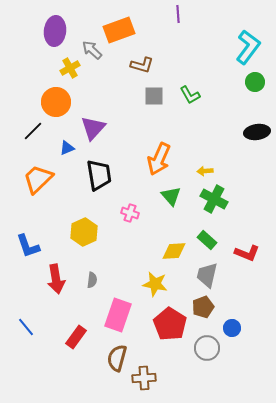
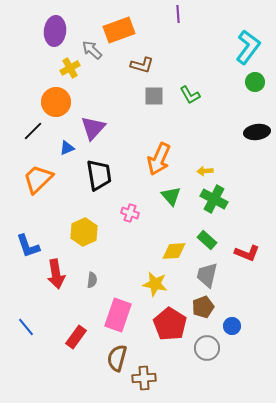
red arrow: moved 5 px up
blue circle: moved 2 px up
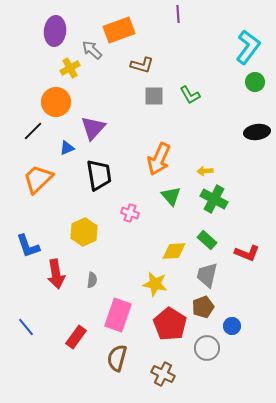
brown cross: moved 19 px right, 4 px up; rotated 30 degrees clockwise
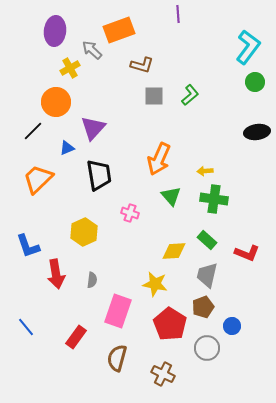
green L-shape: rotated 100 degrees counterclockwise
green cross: rotated 20 degrees counterclockwise
pink rectangle: moved 4 px up
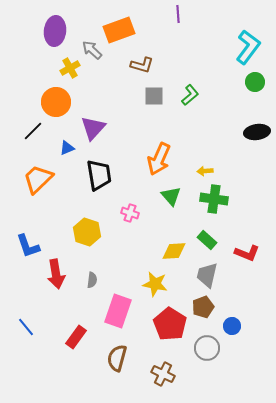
yellow hexagon: moved 3 px right; rotated 16 degrees counterclockwise
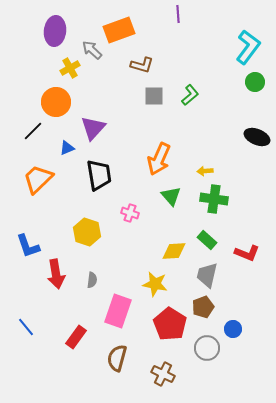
black ellipse: moved 5 px down; rotated 30 degrees clockwise
blue circle: moved 1 px right, 3 px down
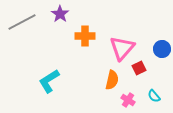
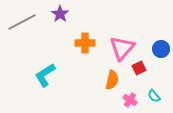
orange cross: moved 7 px down
blue circle: moved 1 px left
cyan L-shape: moved 4 px left, 6 px up
pink cross: moved 2 px right
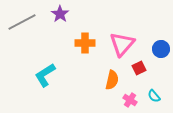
pink triangle: moved 4 px up
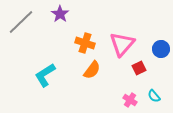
gray line: moved 1 px left; rotated 16 degrees counterclockwise
orange cross: rotated 18 degrees clockwise
orange semicircle: moved 20 px left, 10 px up; rotated 24 degrees clockwise
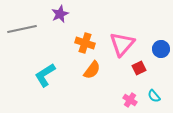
purple star: rotated 12 degrees clockwise
gray line: moved 1 px right, 7 px down; rotated 32 degrees clockwise
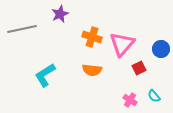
orange cross: moved 7 px right, 6 px up
orange semicircle: rotated 60 degrees clockwise
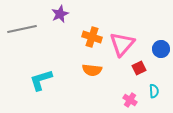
cyan L-shape: moved 4 px left, 5 px down; rotated 15 degrees clockwise
cyan semicircle: moved 5 px up; rotated 144 degrees counterclockwise
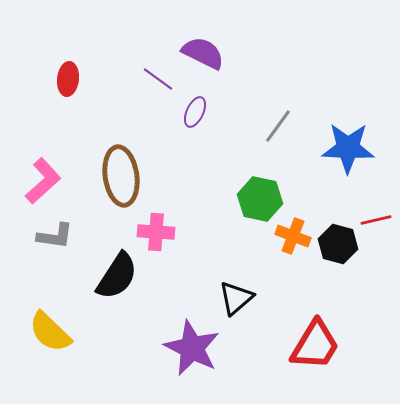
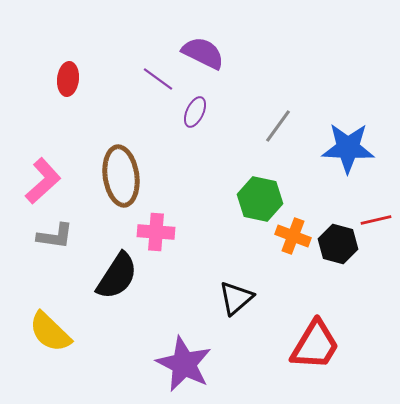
purple star: moved 8 px left, 16 px down
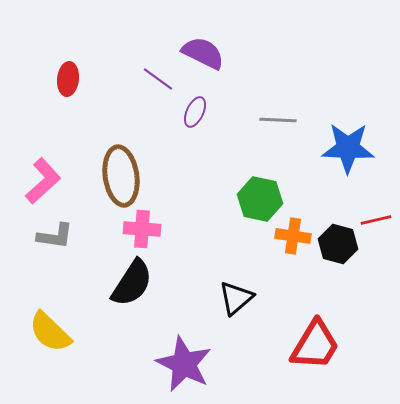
gray line: moved 6 px up; rotated 57 degrees clockwise
pink cross: moved 14 px left, 3 px up
orange cross: rotated 12 degrees counterclockwise
black semicircle: moved 15 px right, 7 px down
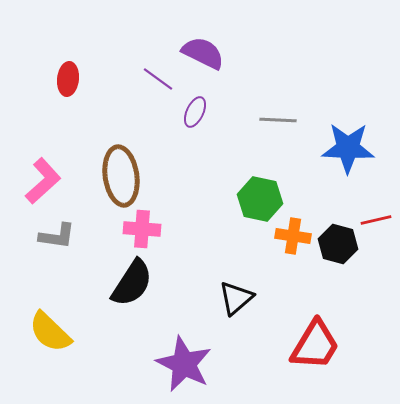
gray L-shape: moved 2 px right
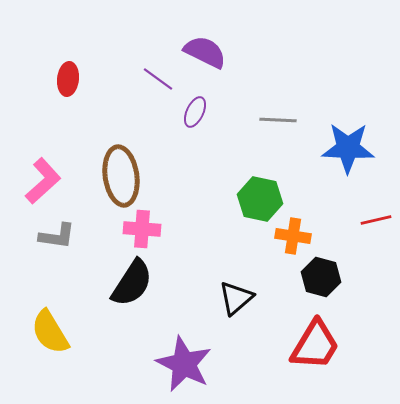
purple semicircle: moved 2 px right, 1 px up
black hexagon: moved 17 px left, 33 px down
yellow semicircle: rotated 15 degrees clockwise
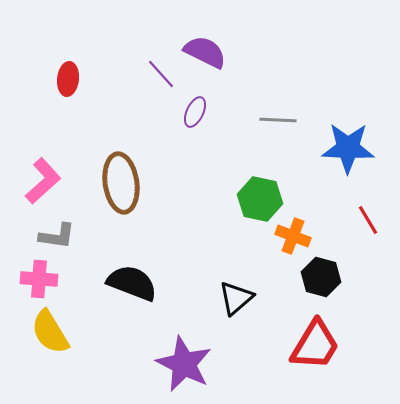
purple line: moved 3 px right, 5 px up; rotated 12 degrees clockwise
brown ellipse: moved 7 px down
red line: moved 8 px left; rotated 72 degrees clockwise
pink cross: moved 103 px left, 50 px down
orange cross: rotated 12 degrees clockwise
black semicircle: rotated 102 degrees counterclockwise
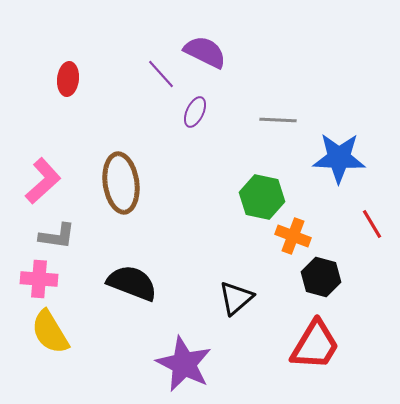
blue star: moved 9 px left, 10 px down
green hexagon: moved 2 px right, 2 px up
red line: moved 4 px right, 4 px down
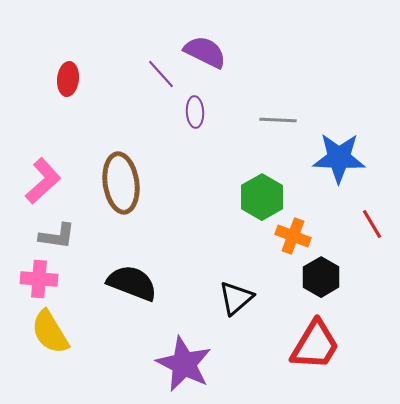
purple ellipse: rotated 28 degrees counterclockwise
green hexagon: rotated 18 degrees clockwise
black hexagon: rotated 15 degrees clockwise
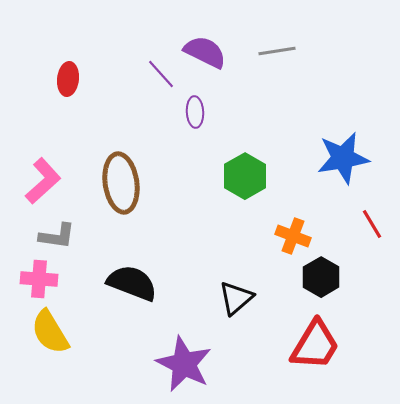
gray line: moved 1 px left, 69 px up; rotated 12 degrees counterclockwise
blue star: moved 4 px right; rotated 12 degrees counterclockwise
green hexagon: moved 17 px left, 21 px up
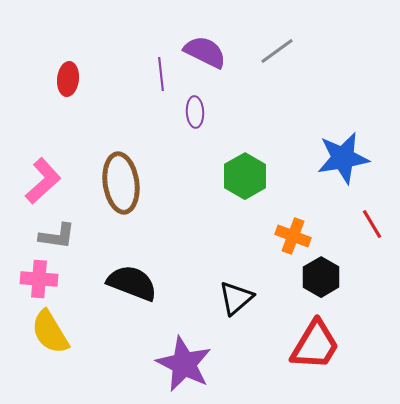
gray line: rotated 27 degrees counterclockwise
purple line: rotated 36 degrees clockwise
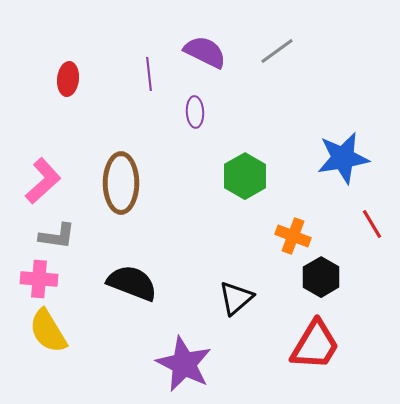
purple line: moved 12 px left
brown ellipse: rotated 8 degrees clockwise
yellow semicircle: moved 2 px left, 1 px up
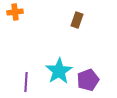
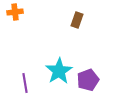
purple line: moved 1 px left, 1 px down; rotated 12 degrees counterclockwise
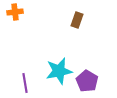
cyan star: rotated 20 degrees clockwise
purple pentagon: moved 1 px left, 1 px down; rotated 20 degrees counterclockwise
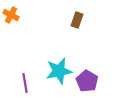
orange cross: moved 4 px left, 3 px down; rotated 35 degrees clockwise
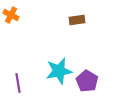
brown rectangle: rotated 63 degrees clockwise
purple line: moved 7 px left
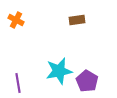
orange cross: moved 5 px right, 5 px down
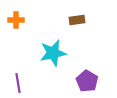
orange cross: rotated 28 degrees counterclockwise
cyan star: moved 6 px left, 18 px up
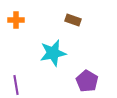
brown rectangle: moved 4 px left; rotated 28 degrees clockwise
purple line: moved 2 px left, 2 px down
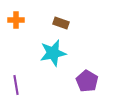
brown rectangle: moved 12 px left, 3 px down
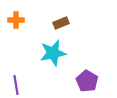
brown rectangle: rotated 42 degrees counterclockwise
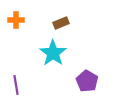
cyan star: rotated 24 degrees counterclockwise
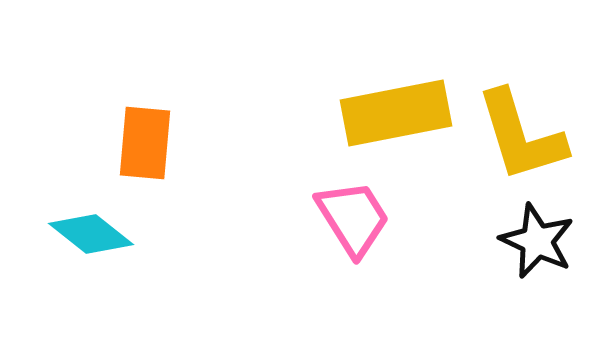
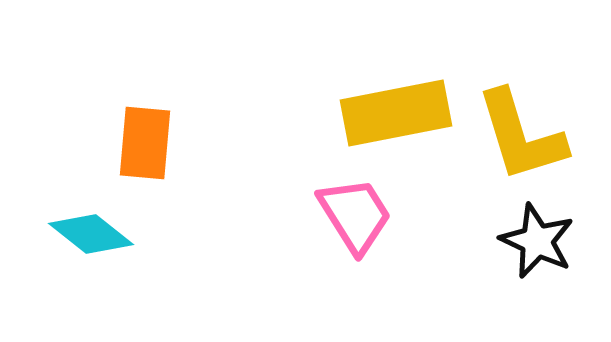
pink trapezoid: moved 2 px right, 3 px up
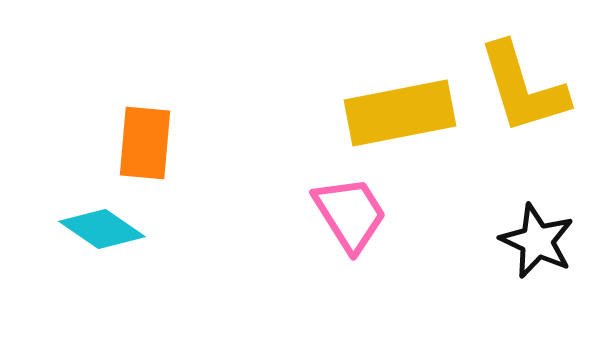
yellow rectangle: moved 4 px right
yellow L-shape: moved 2 px right, 48 px up
pink trapezoid: moved 5 px left, 1 px up
cyan diamond: moved 11 px right, 5 px up; rotated 4 degrees counterclockwise
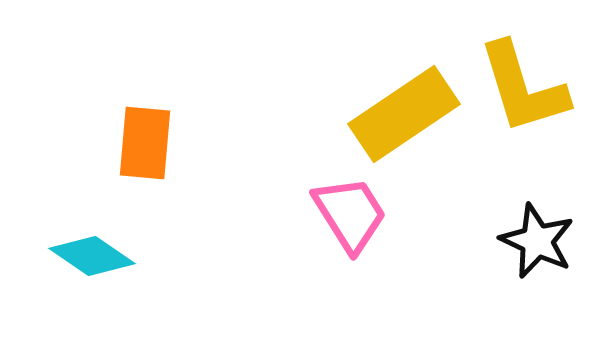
yellow rectangle: moved 4 px right, 1 px down; rotated 23 degrees counterclockwise
cyan diamond: moved 10 px left, 27 px down
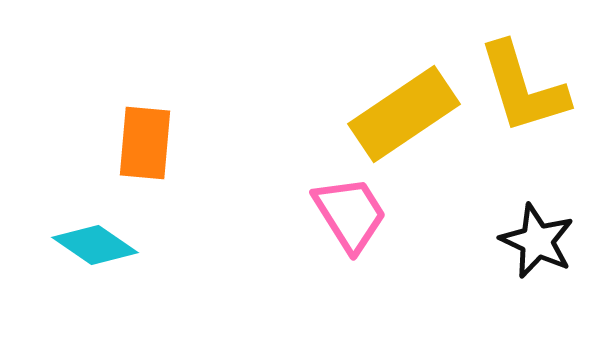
cyan diamond: moved 3 px right, 11 px up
□ □ □ □
WORK INSTRUCTIONS:
Copy out every line about movement and turning from all the records above, word for word. Leave out the pictures.

ANSWER FOR THE TASK:
red arrow: moved 5 px up
blue circle: moved 2 px up
brown cross: moved 19 px right, 4 px up; rotated 30 degrees clockwise
green L-shape: rotated 100 degrees counterclockwise
green cross: rotated 20 degrees counterclockwise
pink rectangle: moved 4 px up
yellow hexagon: moved 3 px right; rotated 16 degrees counterclockwise
black ellipse: moved 5 px down; rotated 30 degrees clockwise
blue circle: moved 1 px right, 3 px down
orange cross: moved 7 px down
blue circle: moved 1 px left
cyan L-shape: moved 4 px left, 6 px up
pink cross: moved 2 px right
pink triangle: moved 4 px up
gray line: moved 1 px left; rotated 16 degrees counterclockwise
orange cross: rotated 18 degrees clockwise
orange semicircle: moved 20 px left, 10 px up; rotated 24 degrees clockwise
purple star: rotated 12 degrees clockwise
gray line: moved 1 px right, 7 px down; rotated 32 degrees clockwise
orange cross: moved 7 px right, 6 px up
orange semicircle: rotated 60 degrees clockwise
cyan L-shape: moved 4 px left, 5 px down; rotated 15 degrees clockwise
cyan semicircle: moved 5 px up; rotated 144 degrees counterclockwise
purple star: moved 8 px left, 16 px down
gray line: moved 6 px up; rotated 57 degrees clockwise
pink cross: moved 14 px left, 3 px up
orange cross: rotated 12 degrees counterclockwise
black semicircle: moved 15 px right, 7 px down
gray L-shape: moved 2 px right
purple semicircle: moved 2 px right, 1 px up
black hexagon: moved 17 px left, 33 px down
yellow semicircle: rotated 15 degrees clockwise
purple line: moved 3 px right, 5 px up; rotated 12 degrees clockwise
brown ellipse: moved 7 px down
red line: moved 8 px left; rotated 72 degrees clockwise
pink cross: moved 103 px left, 50 px down
orange cross: rotated 12 degrees clockwise
black semicircle: rotated 102 degrees counterclockwise
blue star: moved 9 px left, 10 px down
green hexagon: moved 2 px right, 2 px up
red line: moved 4 px right, 4 px down
purple ellipse: rotated 28 degrees counterclockwise
green hexagon: rotated 18 degrees clockwise
black hexagon: rotated 15 degrees clockwise
gray line: moved 1 px left, 69 px up; rotated 12 degrees counterclockwise
blue star: moved 4 px right; rotated 12 degrees counterclockwise
green hexagon: moved 17 px left, 21 px up
gray line: rotated 27 degrees counterclockwise
purple line: rotated 36 degrees clockwise
purple line: moved 12 px left
brown ellipse: rotated 8 degrees clockwise
yellow semicircle: moved 2 px left, 1 px up
purple line: moved 1 px left, 1 px down; rotated 12 degrees counterclockwise
cyan star: rotated 20 degrees clockwise
purple pentagon: moved 1 px left, 1 px down; rotated 20 degrees counterclockwise
orange cross: moved 4 px left, 3 px down; rotated 35 degrees clockwise
brown rectangle: rotated 63 degrees clockwise
purple line: moved 7 px left
orange cross: moved 5 px right, 5 px down
orange cross: rotated 28 degrees counterclockwise
cyan star: moved 6 px left, 18 px up
brown rectangle: moved 4 px left; rotated 28 degrees clockwise
purple line: moved 2 px left, 2 px down
brown rectangle: moved 12 px left, 3 px down
brown rectangle: rotated 42 degrees counterclockwise
cyan star: rotated 24 degrees counterclockwise
pink trapezoid: moved 2 px right, 3 px up
yellow rectangle: moved 4 px right
yellow L-shape: moved 2 px right, 48 px up
pink trapezoid: moved 5 px left, 1 px up
cyan diamond: moved 11 px right, 5 px up; rotated 4 degrees counterclockwise
yellow rectangle: moved 4 px right, 1 px down; rotated 23 degrees counterclockwise
cyan diamond: moved 10 px left, 27 px down
cyan diamond: moved 3 px right, 11 px up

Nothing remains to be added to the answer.